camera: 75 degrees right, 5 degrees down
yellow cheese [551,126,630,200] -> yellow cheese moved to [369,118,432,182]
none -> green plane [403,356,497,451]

--- --- ---

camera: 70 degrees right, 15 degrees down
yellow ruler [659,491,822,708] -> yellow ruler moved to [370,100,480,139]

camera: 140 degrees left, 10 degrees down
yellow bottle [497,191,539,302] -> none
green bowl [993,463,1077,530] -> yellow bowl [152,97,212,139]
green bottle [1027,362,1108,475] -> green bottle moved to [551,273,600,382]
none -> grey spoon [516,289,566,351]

--- --- ---

**Exercise objective**
Give back exactly the lines of the listing above that run from the line with "camera: 75 degrees right, 5 degrees down" to the line with "none -> green plane [403,356,497,451]", inclusive.

**Answer box**
camera: 75 degrees right, 5 degrees down
yellow cheese [551,126,630,200] -> yellow cheese moved to [369,118,432,182]
none -> green plane [403,356,497,451]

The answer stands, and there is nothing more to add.